##### Data to examine

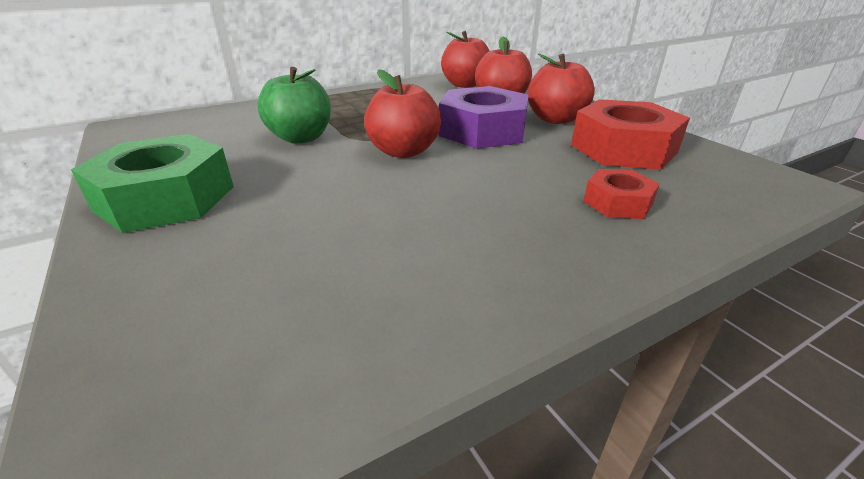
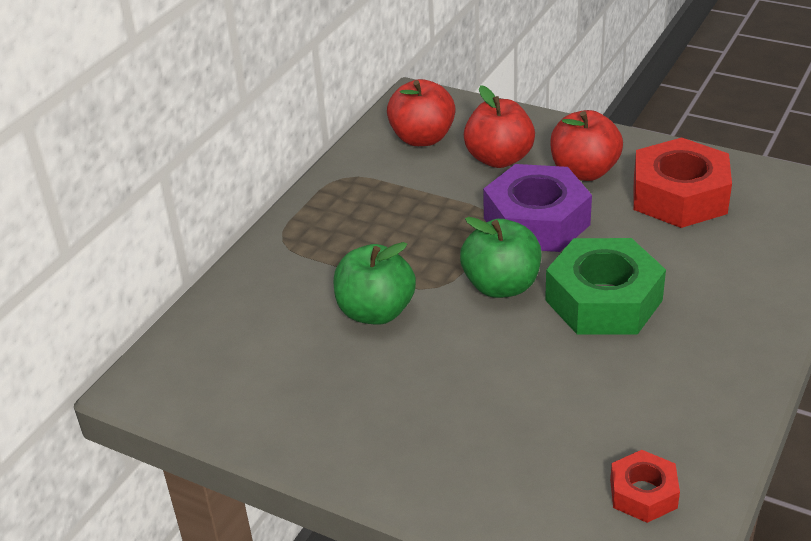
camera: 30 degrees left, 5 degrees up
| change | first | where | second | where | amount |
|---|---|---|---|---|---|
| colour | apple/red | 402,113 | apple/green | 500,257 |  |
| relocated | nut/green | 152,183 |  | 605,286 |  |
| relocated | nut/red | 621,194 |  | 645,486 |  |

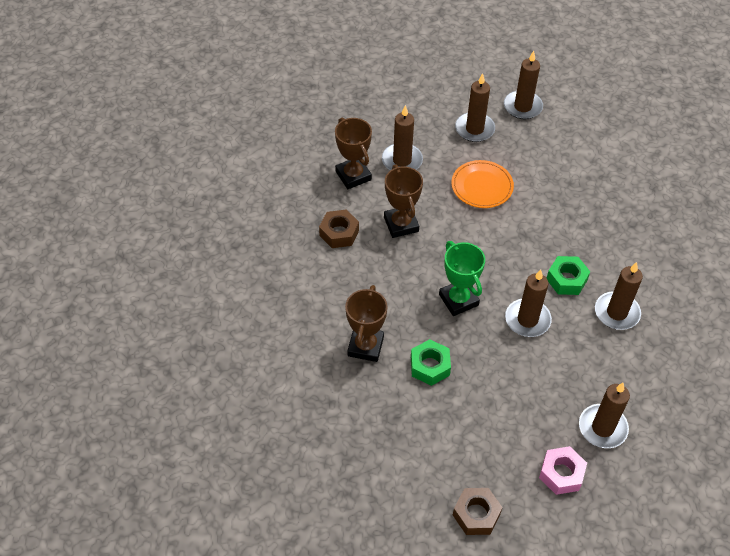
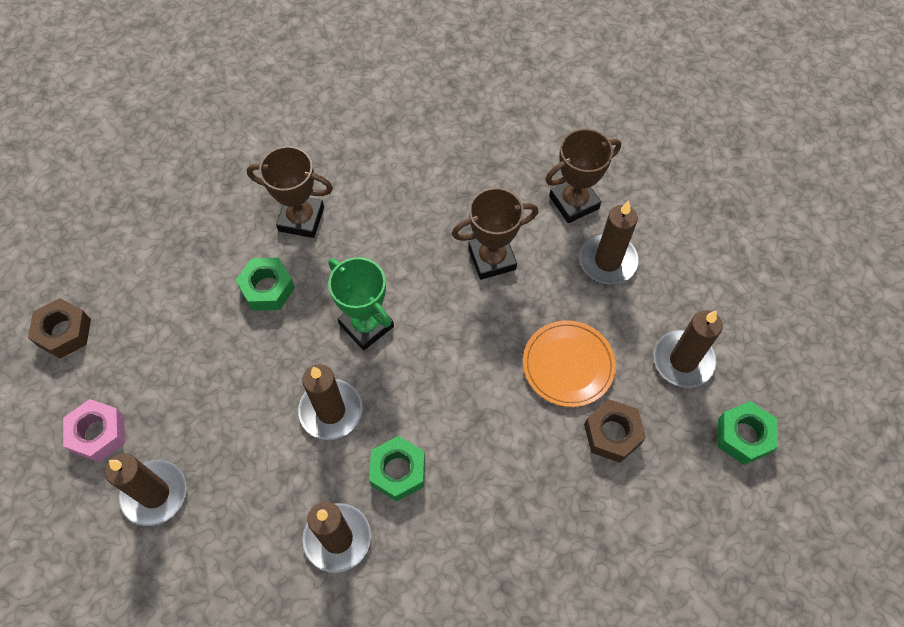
camera: 90 degrees right, 10 degrees up
| change | first | where | second | where | amount |
|---|---|---|---|---|---|
| exchanged | candle/brown | 523,85 | nut/green | 748,433 |  |
| relocated | nut/brown | 339,228 |  | 615,431 |  |
| spun | trophy/green | 462,278 |  | 361,303 | 75 degrees clockwise |

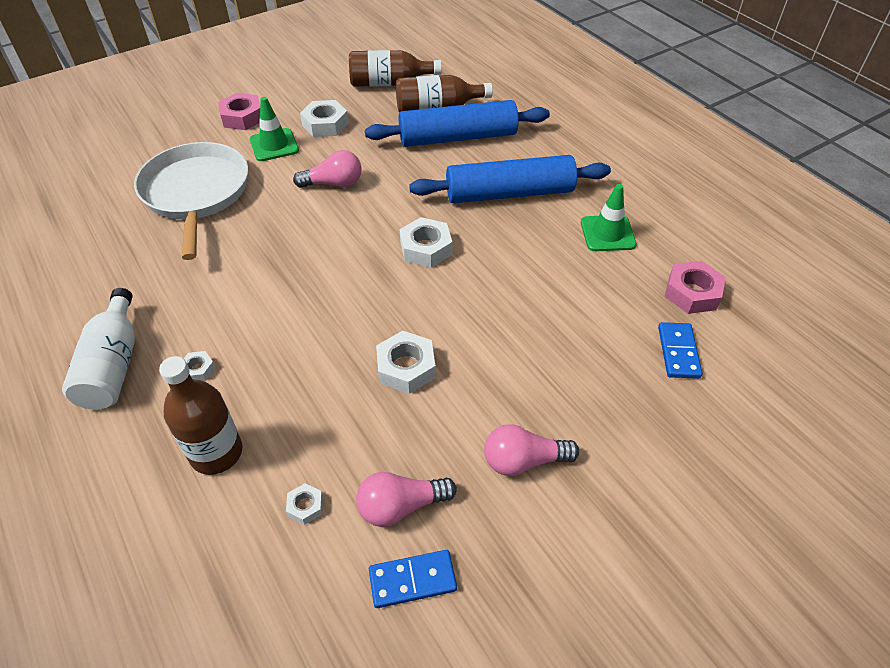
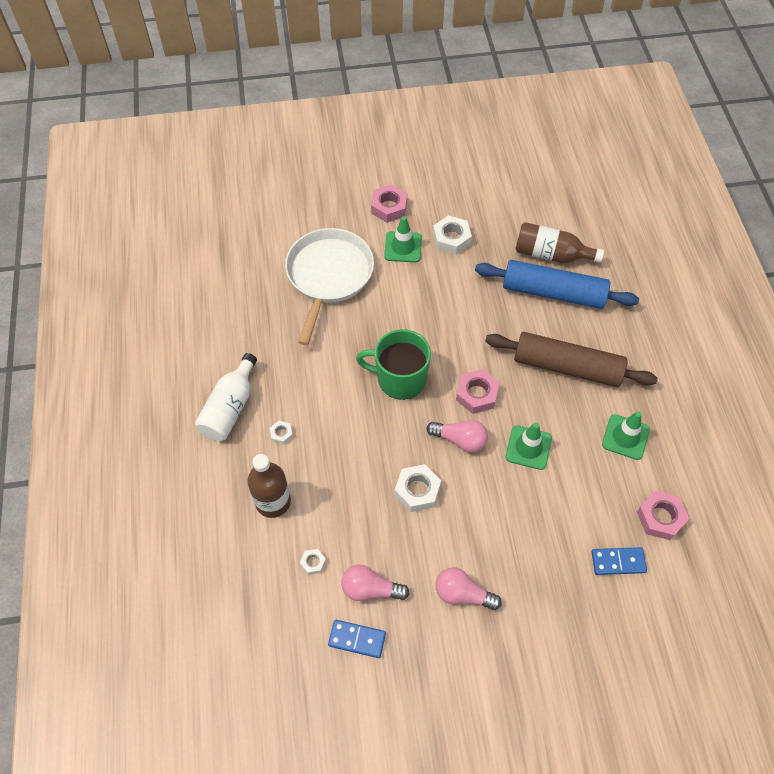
camera: 25 degrees right, 10 degrees up
| change | first | where | second | where | amount |
|---|---|---|---|---|---|
| missing | bottle/brown | 395,68 |  |  |  |
| relocated | light bulb/pink | 327,169 |  | 457,436 |  |
| colour | rolling pin/blue | 510,179 | rolling pin/brown | 571,359 |  |
| colour | nut/white | 426,242 | nut/pink | 477,391 |  |
| spun | domino/blue | 680,350 |  | 619,561 | 60 degrees clockwise |
| appeared |  |  | mug/green | 393,364 |  |
| appeared |  |  | traffic cone/green | 528,446 |  |

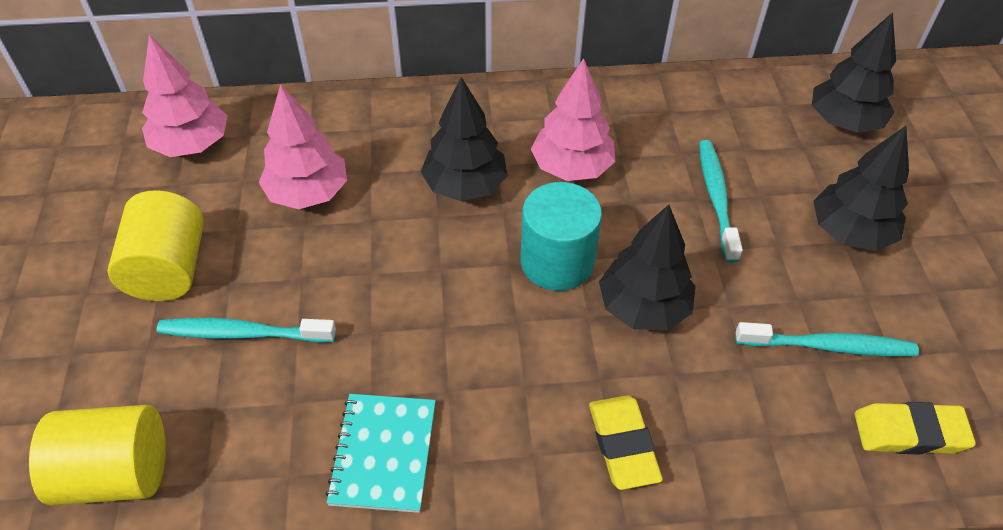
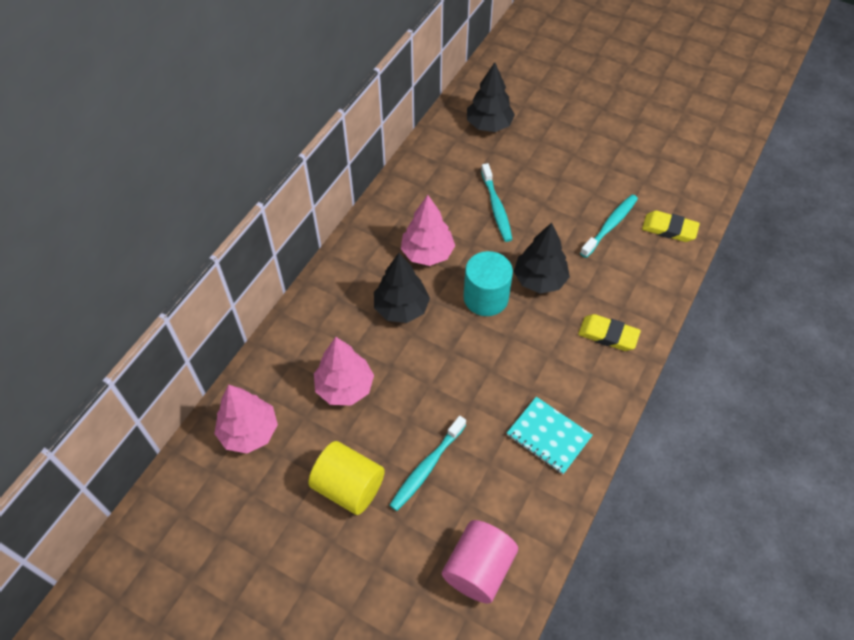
camera: 55 degrees left, 5 degrees up
| change | first | where | second | where | amount |
|---|---|---|---|---|---|
| missing | tree/black | 861,188 |  |  |  |
| spun | toothbrush/turquoise | 721,201 |  | 497,202 | 135 degrees counterclockwise |
| spun | eraser/yellow | 915,428 |  | 671,226 | 75 degrees clockwise |
| colour | cylinder/yellow | 97,455 | cylinder/pink | 480,562 |  |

##########

> What you are asked to do: Please give the number of lines in the entries that contain the word "appeared", and nothing besides it.

> Task answer: 2